Data records:
-------

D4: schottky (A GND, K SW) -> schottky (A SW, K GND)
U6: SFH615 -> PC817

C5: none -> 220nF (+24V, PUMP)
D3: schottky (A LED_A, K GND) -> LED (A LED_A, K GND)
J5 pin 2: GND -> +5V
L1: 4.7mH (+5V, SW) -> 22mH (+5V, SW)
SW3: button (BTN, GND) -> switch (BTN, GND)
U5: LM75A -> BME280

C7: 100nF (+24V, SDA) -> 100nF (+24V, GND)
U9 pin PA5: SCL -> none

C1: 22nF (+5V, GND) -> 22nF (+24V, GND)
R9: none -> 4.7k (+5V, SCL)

-------

Could you set down exactly the lines from the one containing "SW3: button (BTN, GND) -> switch (BTN, GND)" through the last line of the records above, both included?

> **Result of this task**
SW3: button (BTN, GND) -> switch (BTN, GND)
U5: LM75A -> BME280

C7: 100nF (+24V, SDA) -> 100nF (+24V, GND)
U9 pin PA5: SCL -> none

C1: 22nF (+5V, GND) -> 22nF (+24V, GND)
R9: none -> 4.7k (+5V, SCL)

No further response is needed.